> [WHAT IS EXPECTED] Give back, word for word, the lines in the listing below from the one holding "IC8: buffer (in" down to the one holding "IC14: NAND (in", both ends included.

> [DATA SUPPLIED]

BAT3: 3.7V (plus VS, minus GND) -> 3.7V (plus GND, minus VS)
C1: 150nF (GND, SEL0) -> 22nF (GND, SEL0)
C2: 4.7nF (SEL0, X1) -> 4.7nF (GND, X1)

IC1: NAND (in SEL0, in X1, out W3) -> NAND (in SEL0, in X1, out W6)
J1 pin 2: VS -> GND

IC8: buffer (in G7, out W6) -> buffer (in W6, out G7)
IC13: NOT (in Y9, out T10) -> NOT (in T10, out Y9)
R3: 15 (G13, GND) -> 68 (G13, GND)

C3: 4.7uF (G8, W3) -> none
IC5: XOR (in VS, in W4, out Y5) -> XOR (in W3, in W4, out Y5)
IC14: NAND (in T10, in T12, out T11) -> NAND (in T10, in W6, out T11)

--

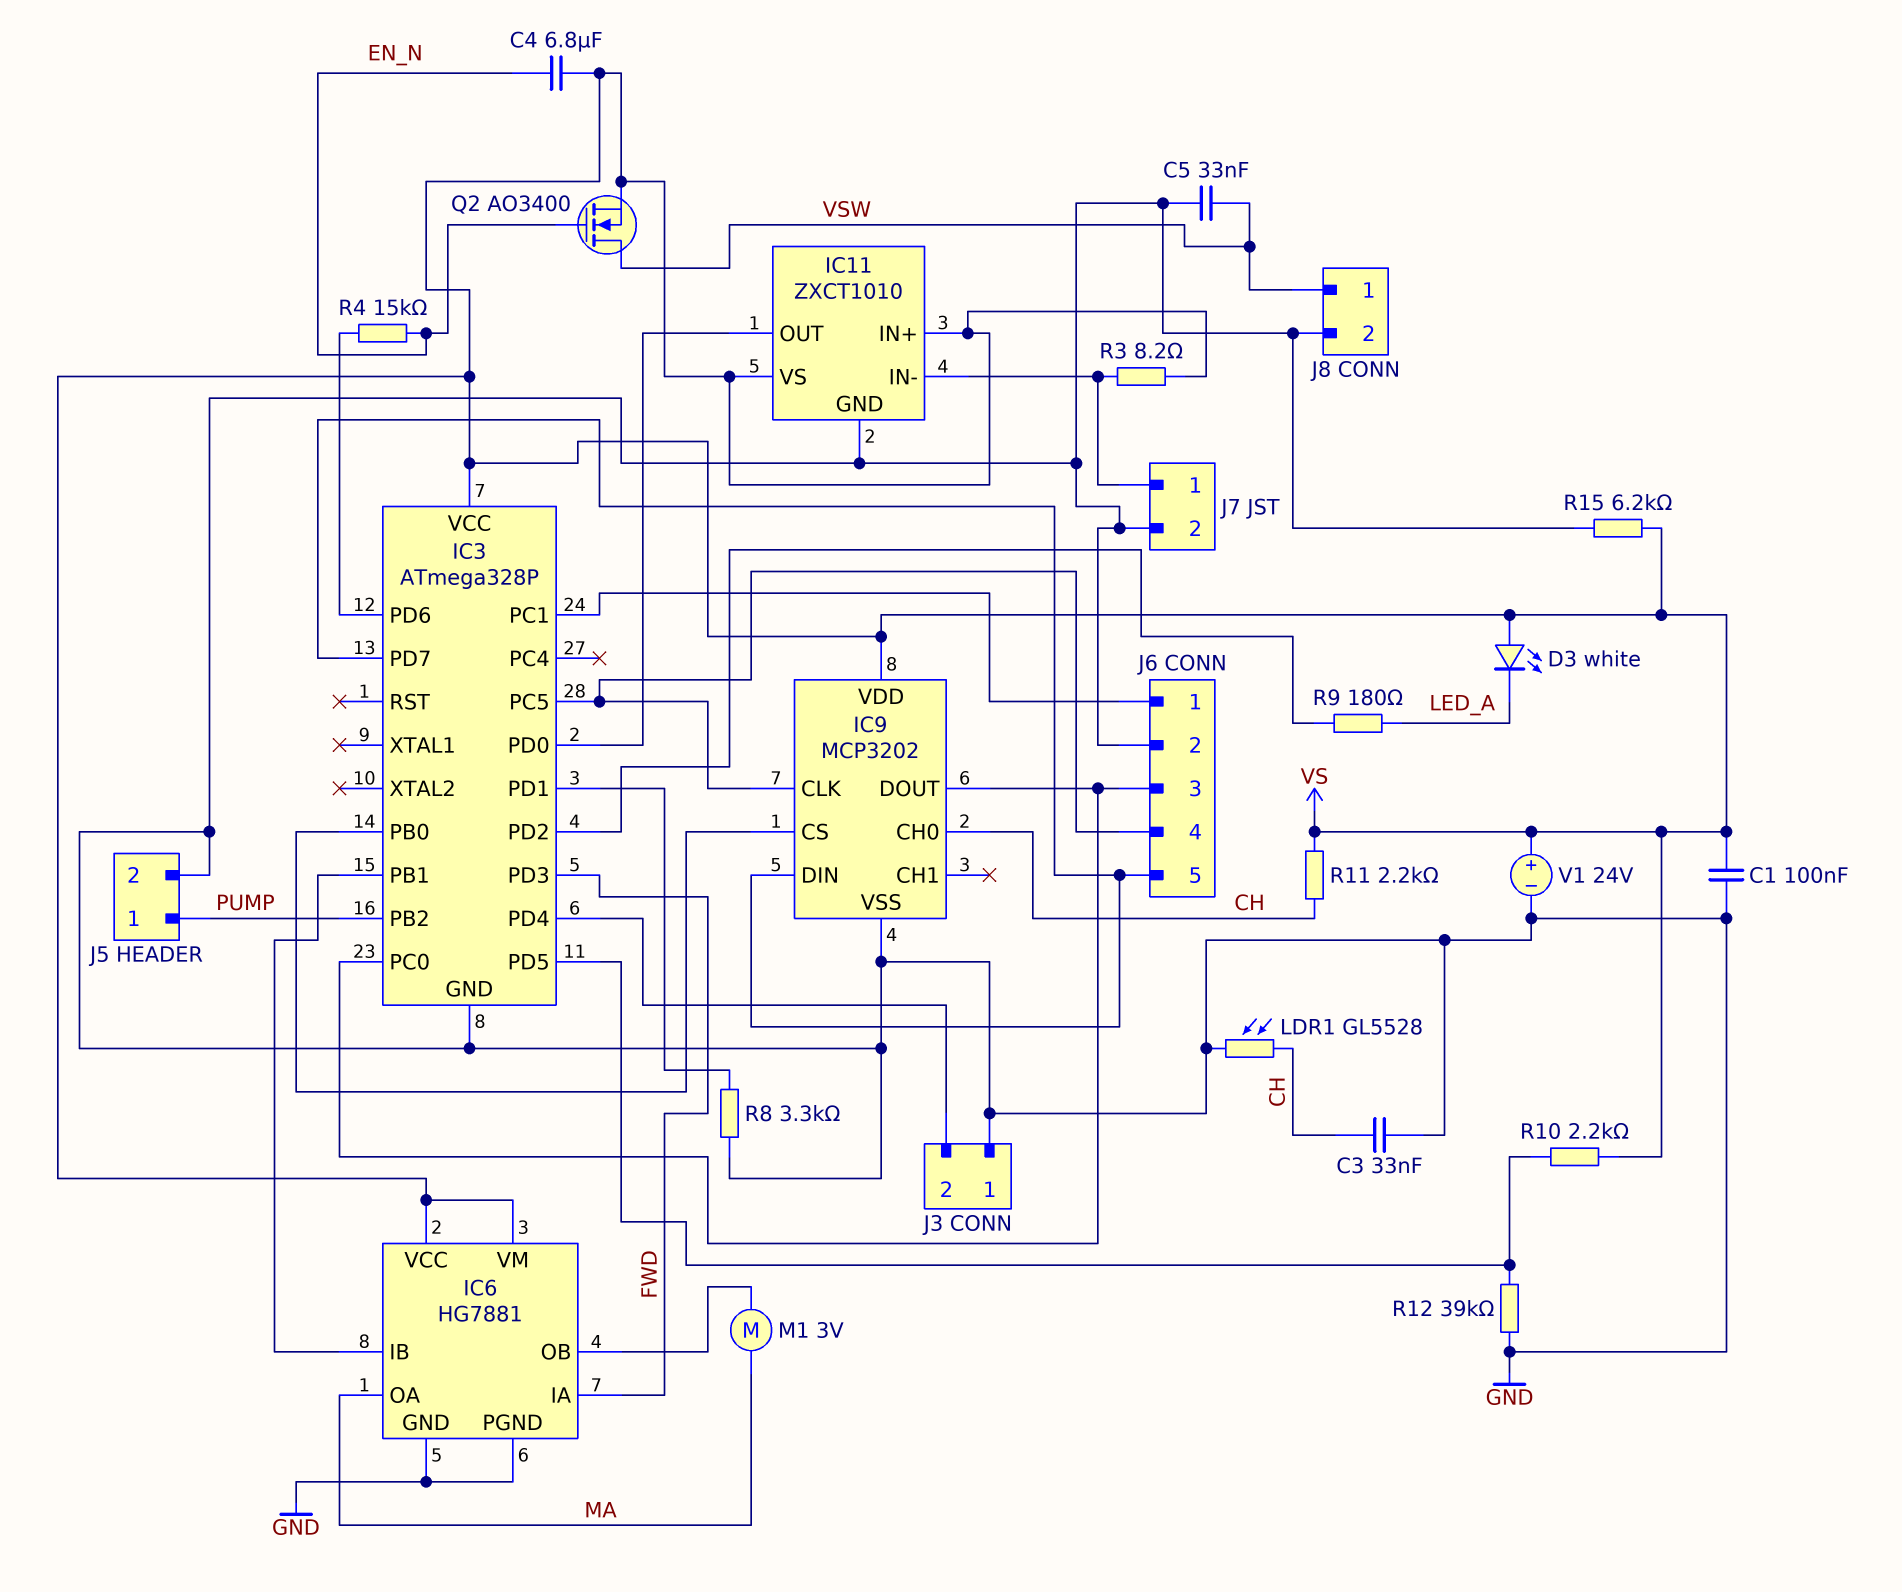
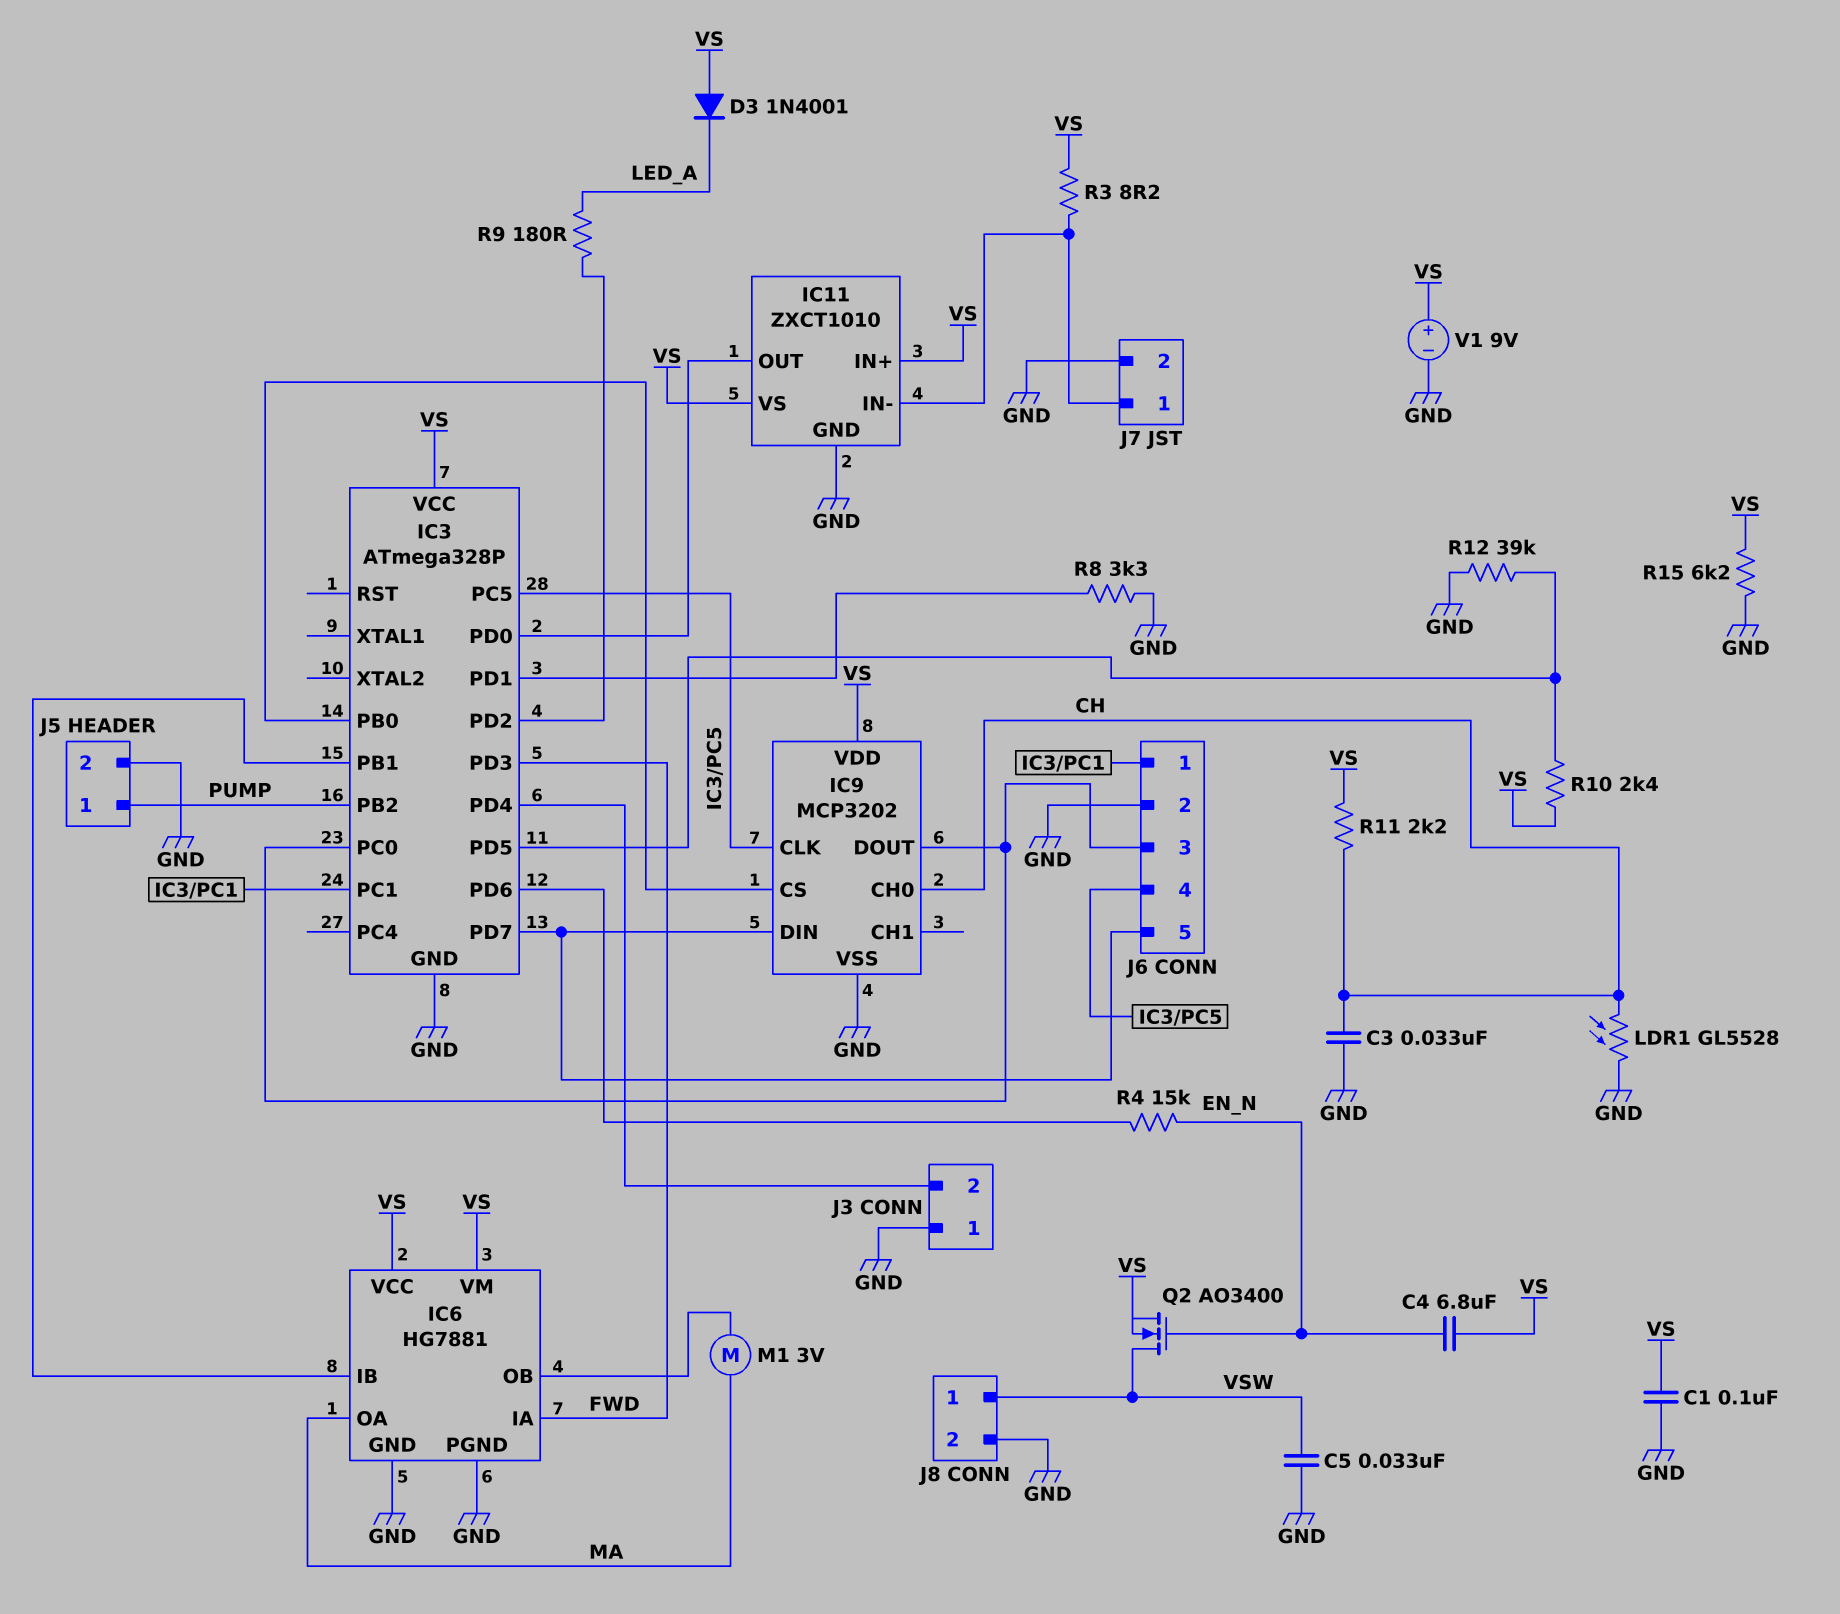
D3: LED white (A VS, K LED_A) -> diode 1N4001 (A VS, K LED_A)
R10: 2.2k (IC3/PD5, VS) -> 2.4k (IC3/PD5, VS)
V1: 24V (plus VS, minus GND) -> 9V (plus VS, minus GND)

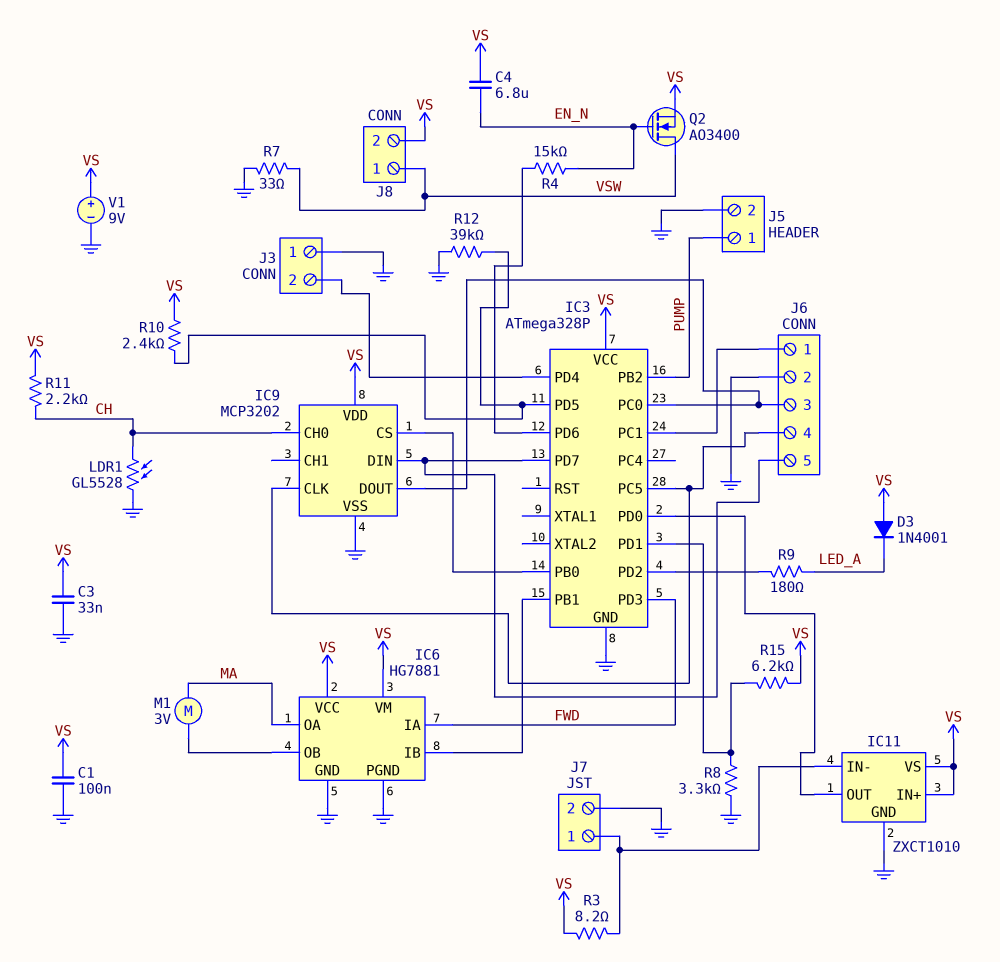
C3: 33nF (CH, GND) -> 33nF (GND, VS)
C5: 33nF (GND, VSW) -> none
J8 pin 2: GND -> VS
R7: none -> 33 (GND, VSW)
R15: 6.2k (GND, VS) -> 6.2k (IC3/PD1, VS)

> [TASK RESULT]
IC8: buffer (in G7, out W6) -> buffer (in W6, out G7)
IC13: NOT (in Y9, out T10) -> NOT (in T10, out Y9)
R3: 15 (G13, GND) -> 68 (G13, GND)

C3: 4.7uF (G8, W3) -> none
IC5: XOR (in VS, in W4, out Y5) -> XOR (in W3, in W4, out Y5)
IC14: NAND (in T10, in T12, out T11) -> NAND (in T10, in W6, out T11)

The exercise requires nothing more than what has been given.